[Data to process]
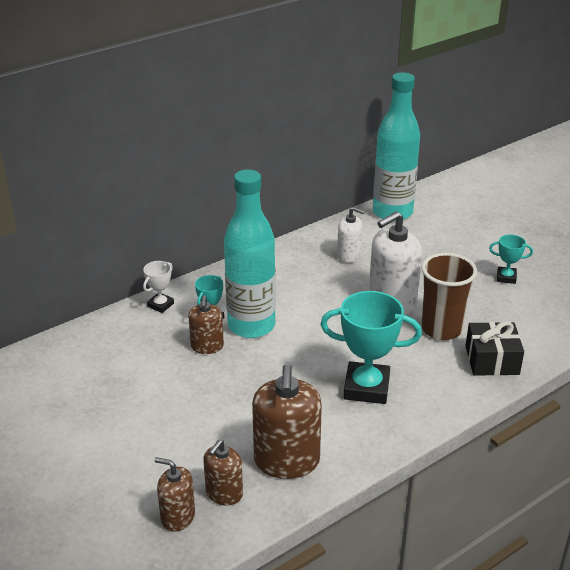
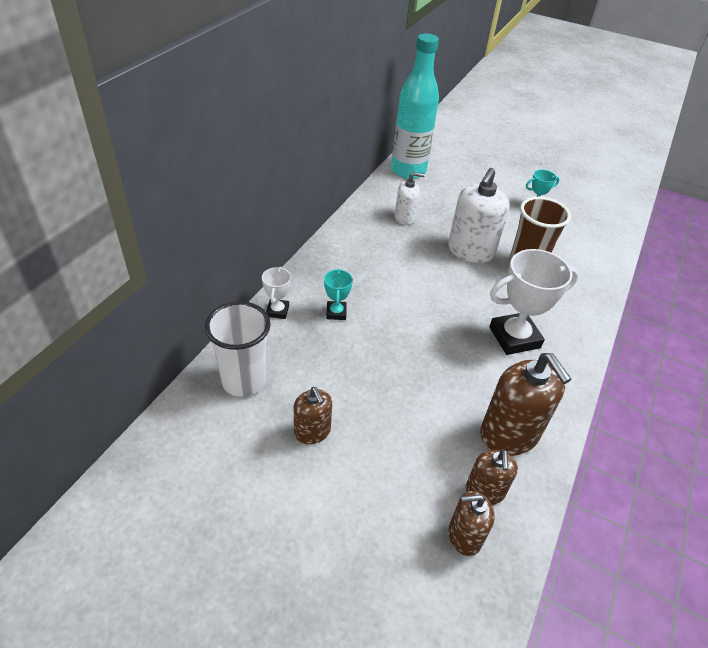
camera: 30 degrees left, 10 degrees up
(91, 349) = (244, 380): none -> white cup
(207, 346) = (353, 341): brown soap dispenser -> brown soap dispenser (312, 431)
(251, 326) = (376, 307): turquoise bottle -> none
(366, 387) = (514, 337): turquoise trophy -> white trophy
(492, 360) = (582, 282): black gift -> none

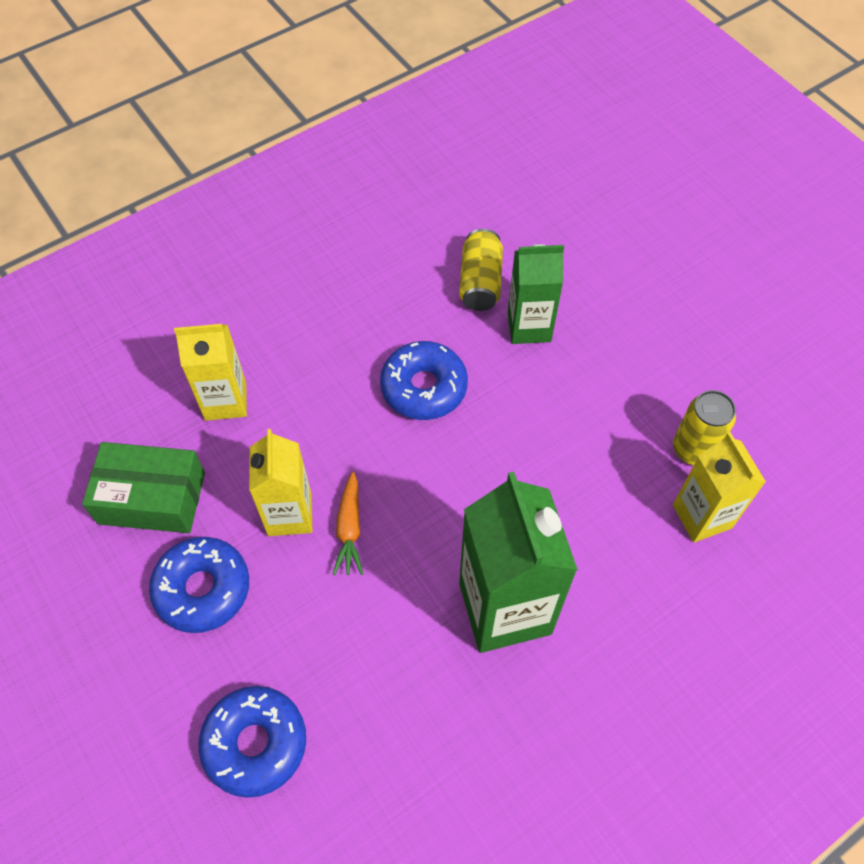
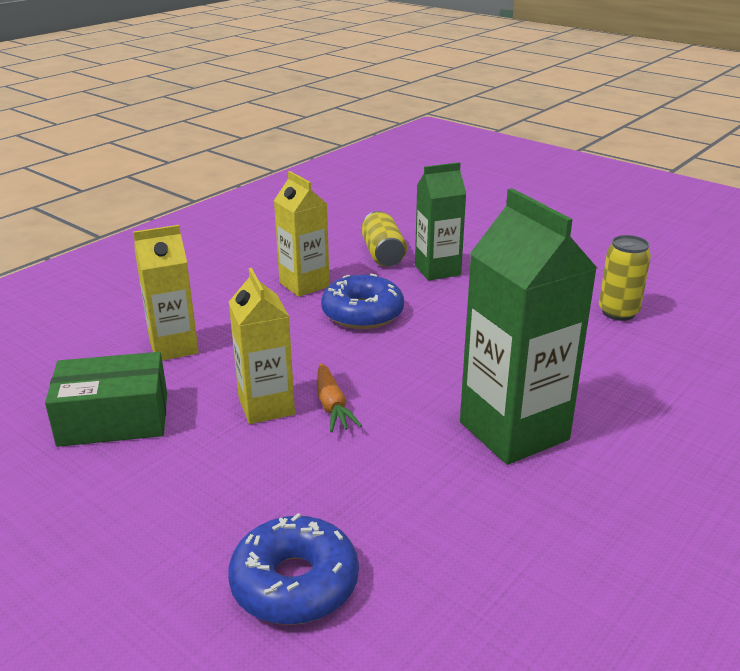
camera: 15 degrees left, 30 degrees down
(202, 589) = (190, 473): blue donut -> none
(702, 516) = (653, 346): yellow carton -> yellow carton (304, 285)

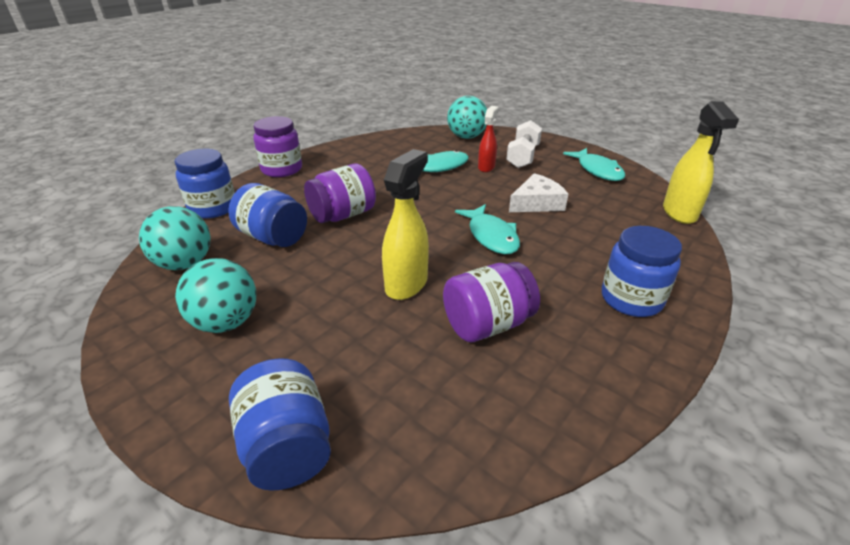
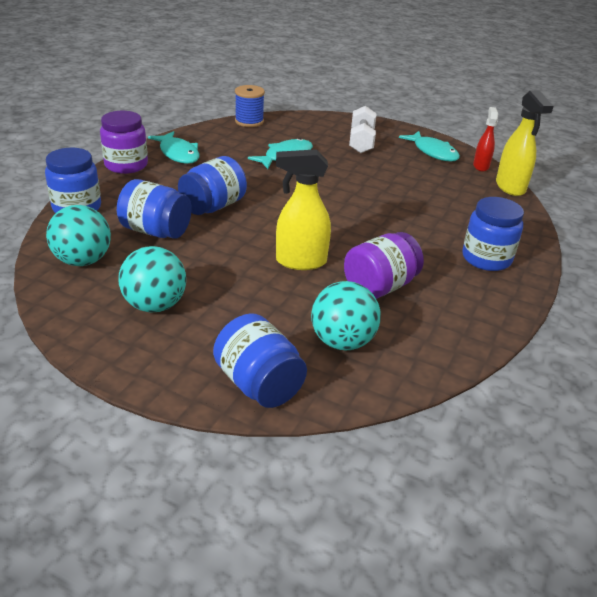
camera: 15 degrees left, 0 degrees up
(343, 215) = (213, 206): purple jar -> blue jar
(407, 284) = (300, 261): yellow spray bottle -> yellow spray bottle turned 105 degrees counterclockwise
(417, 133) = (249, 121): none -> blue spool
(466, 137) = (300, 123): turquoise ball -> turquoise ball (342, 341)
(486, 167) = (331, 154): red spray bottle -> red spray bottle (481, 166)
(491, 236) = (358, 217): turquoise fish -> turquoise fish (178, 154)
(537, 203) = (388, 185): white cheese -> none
[/Data to process]
[Data to process]
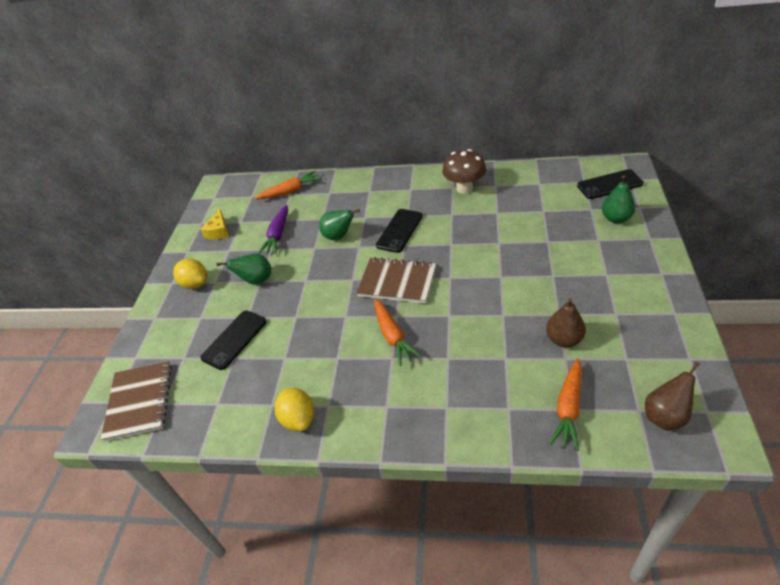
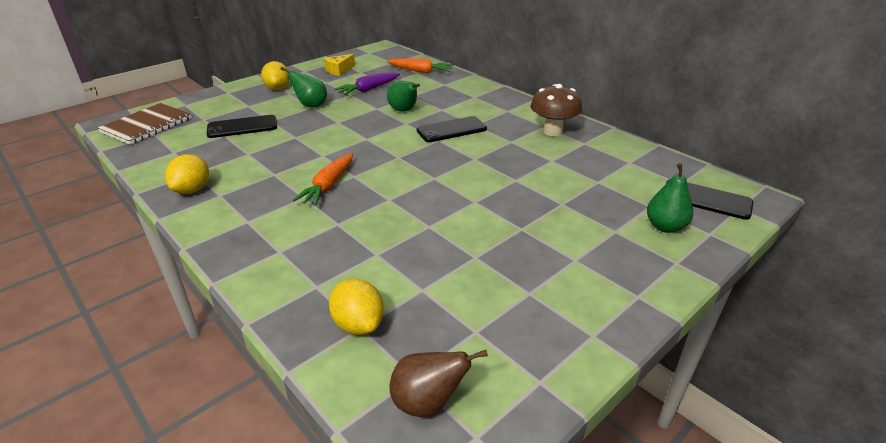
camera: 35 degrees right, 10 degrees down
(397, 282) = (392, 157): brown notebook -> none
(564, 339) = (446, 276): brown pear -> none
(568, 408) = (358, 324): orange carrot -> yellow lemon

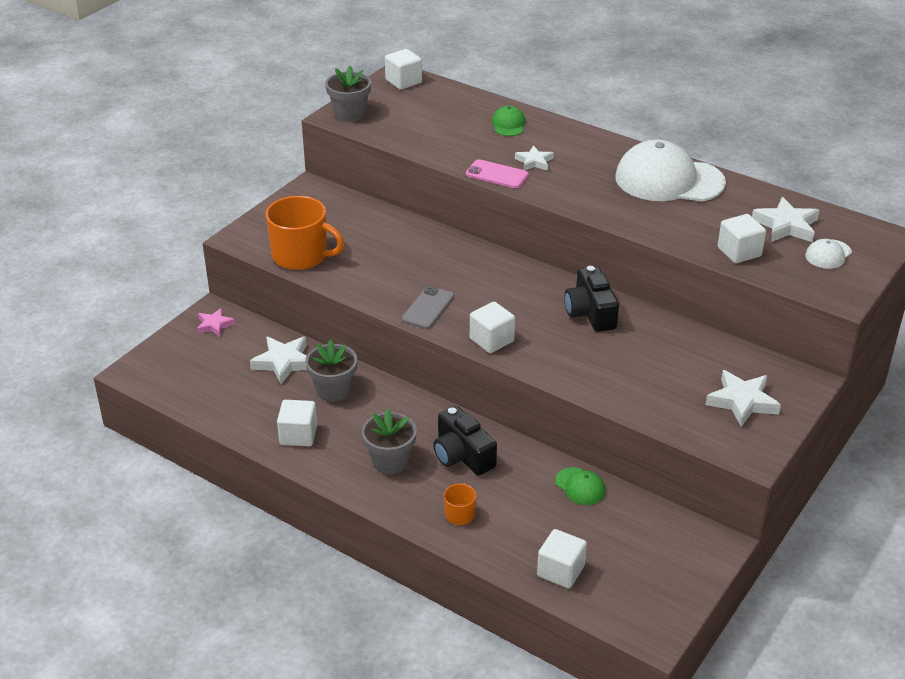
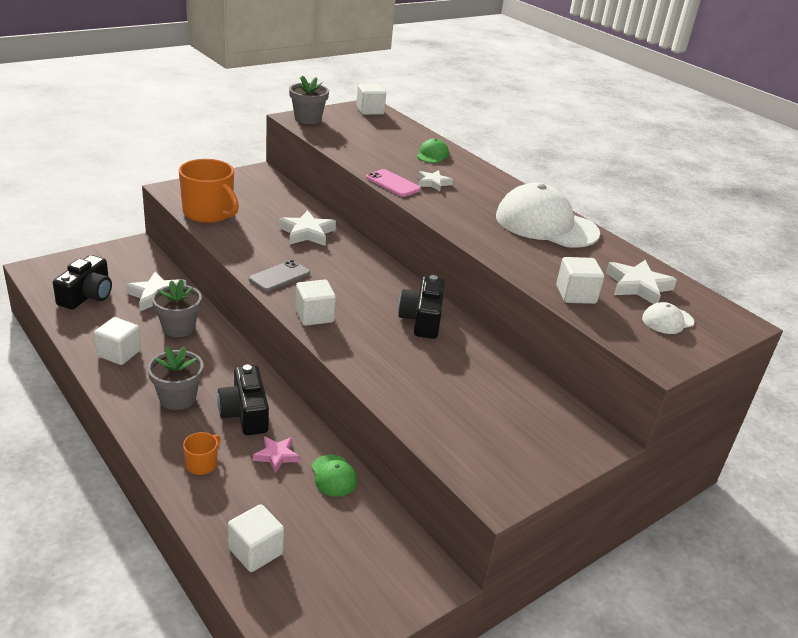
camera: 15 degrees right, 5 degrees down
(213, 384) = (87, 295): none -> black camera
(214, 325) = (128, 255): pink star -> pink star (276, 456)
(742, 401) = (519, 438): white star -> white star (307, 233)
[/Data to process]
Task details
Only lines containing the word "white" should be copied from the material above.

Solution to this exercise
(91, 349) = (244, 380): none -> white cup
(366, 387) = (514, 337): turquoise trophy -> white trophy
(537, 203) = (388, 185): white cheese -> none
(742, 401) = (519, 438): white star -> white star (307, 233)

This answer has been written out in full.